**What to do:** An exact copy of all records is expected, minus the images.

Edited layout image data
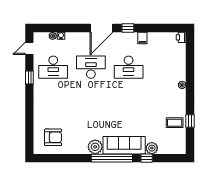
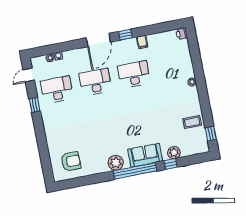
desk: (53, 67) -> (57, 90), turned 180
desk: (129, 67) -> (134, 75), turned 180
window: (190, 121) -> (211, 134), moved
sofa: (124, 145) -> (145, 155), width x0.73

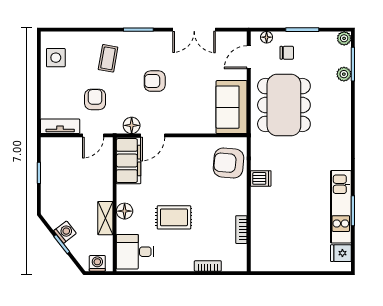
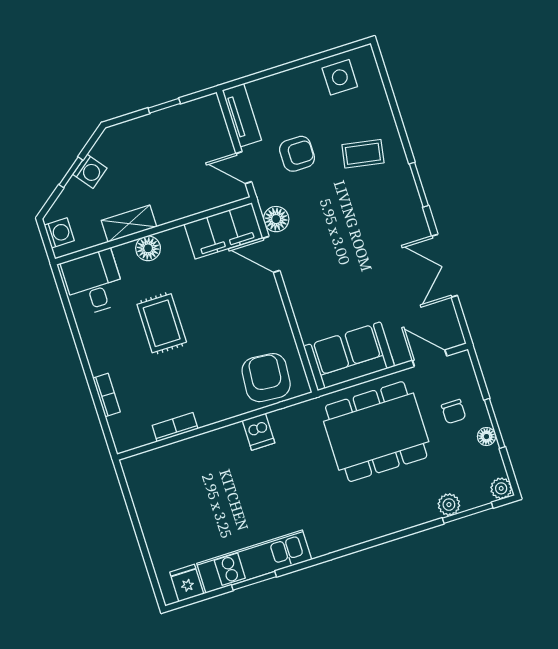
floor lamp: (267, 37) -> (486, 437), moved
armchair: (155, 81) -> (351, 232), removed

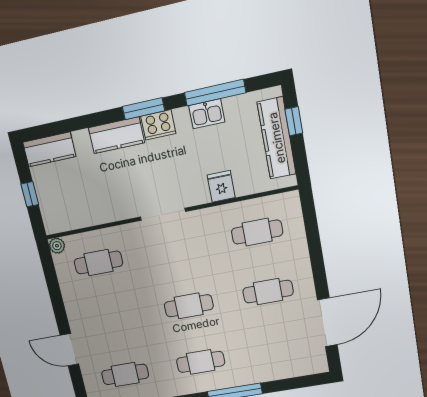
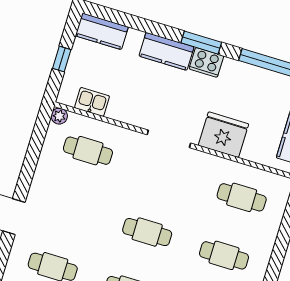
kitchen sink: (207, 114) -> (92, 102), moved, turned 180
fridge: (221, 186) -> (223, 135), width x1.88, depth x1.34

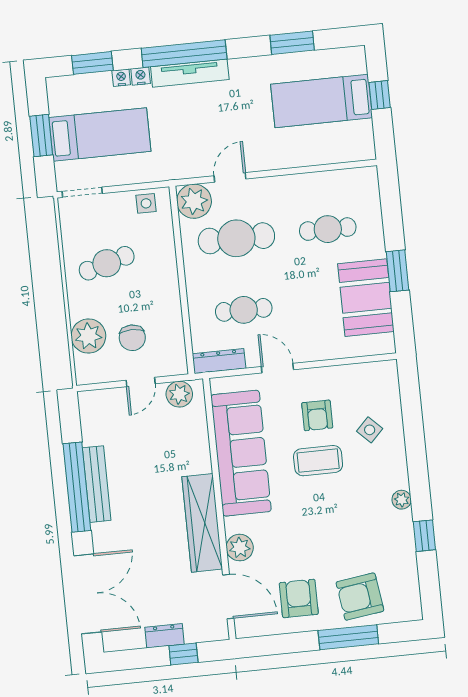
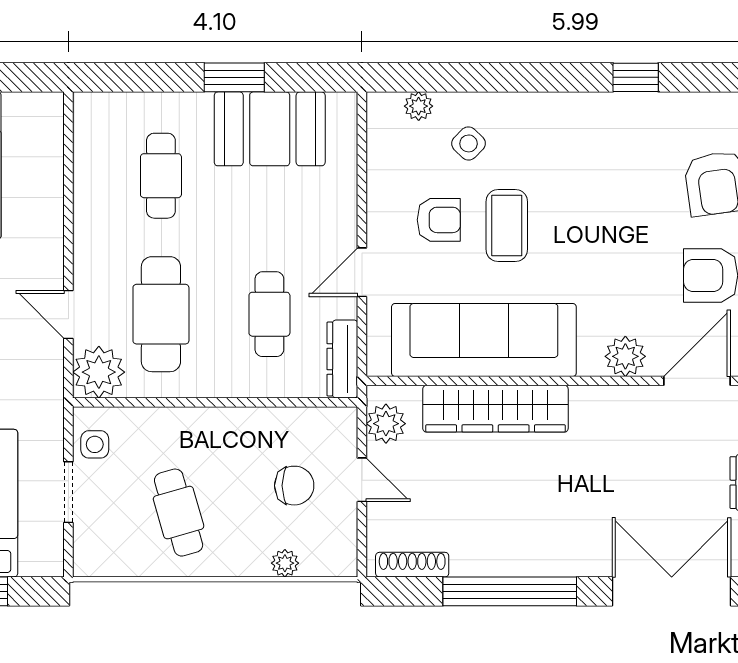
doorway: (82, 192) -> (68, 492), moved
plant: (88, 336) -> (285, 563), width x0.53, depth x0.53
shoe rack: (88, 421) -> (412, 565), added
bench: (97, 484) -> (508, 561), removed
plant: (402, 500) -> (419, 106), moved
wardrobe: (202, 523) -> (495, 409), moved

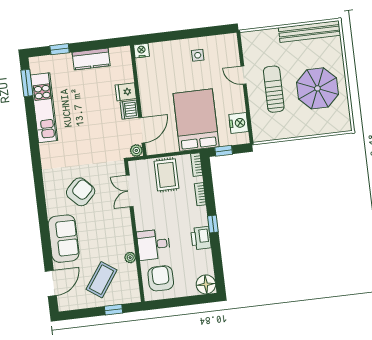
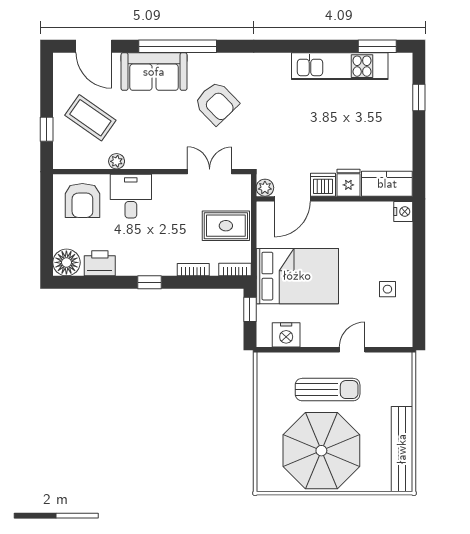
kitchen counter: (91, 59) -> (387, 184), moved, turned 90
parasol: (317, 88) -> (321, 451), width x1.36, depth x1.36
door: (142, 130) -> (292, 199), hinge flipped
window: (44, 224) -> (178, 46), added
printer: (201, 238) -> (100, 263), moved
armchair: (161, 278) -> (82, 200), turned 90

**Exercise result:**
desk: (53, 67) -> (57, 90), turned 180
desk: (129, 67) -> (134, 75), turned 180
window: (190, 121) -> (211, 134), moved
sofa: (124, 145) -> (145, 155), width x0.73

floor lamp: (267, 37) -> (486, 437), moved
armchair: (155, 81) -> (351, 232), removed

kitchen sink: (207, 114) -> (92, 102), moved, turned 180
fridge: (221, 186) -> (223, 135), width x1.88, depth x1.34

doorway: (82, 192) -> (68, 492), moved
plant: (88, 336) -> (285, 563), width x0.53, depth x0.53
shoe rack: (88, 421) -> (412, 565), added
bench: (97, 484) -> (508, 561), removed
plant: (402, 500) -> (419, 106), moved
wardrobe: (202, 523) -> (495, 409), moved

kitchen counter: (91, 59) -> (387, 184), moved, turned 90
parasol: (317, 88) -> (321, 451), width x1.36, depth x1.36
door: (142, 130) -> (292, 199), hinge flipped
window: (44, 224) -> (178, 46), added
printer: (201, 238) -> (100, 263), moved
armchair: (161, 278) -> (82, 200), turned 90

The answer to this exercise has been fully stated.